*GIVEN MATERIAL*.

#####

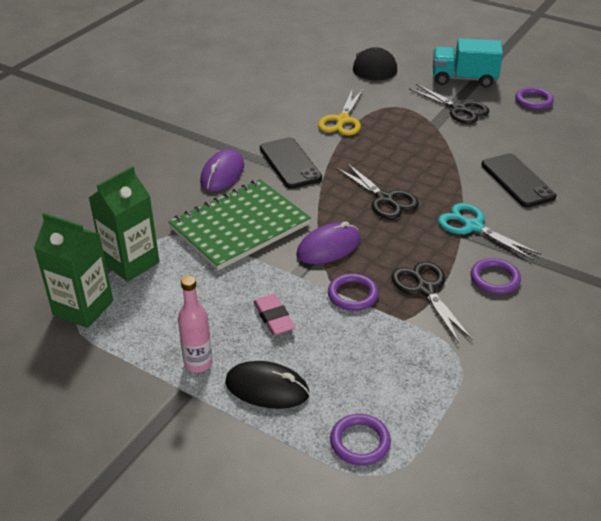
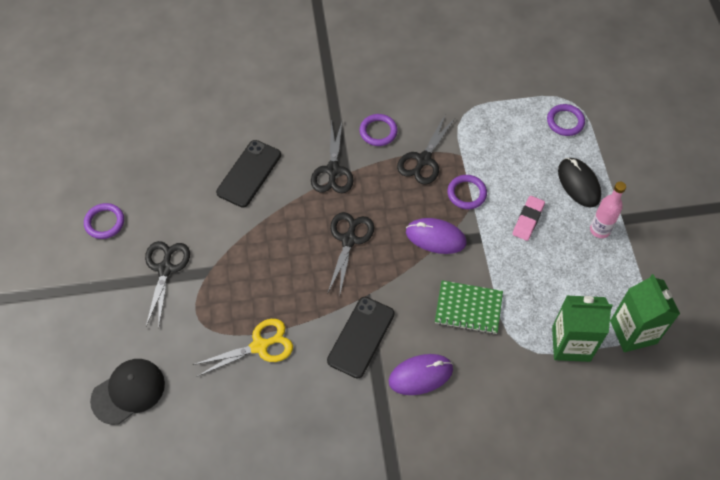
camera: 130 degrees left, 20 degrees up
(240, 226) = (468, 308): green notebook -> green notebook, size x0.60
(463, 79) = (100, 297): turquoise truck -> none
(473, 226) = (332, 170): turquoise scissors -> black scissors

#####

*BRIEF*.
Would you output the lines from the one that contains "(463, 79) = (100, 297): turquoise" to the end of the data, both ends included, exactly as they appear?

*TASK RESULT*.
(463, 79) = (100, 297): turquoise truck -> none
(473, 226) = (332, 170): turquoise scissors -> black scissors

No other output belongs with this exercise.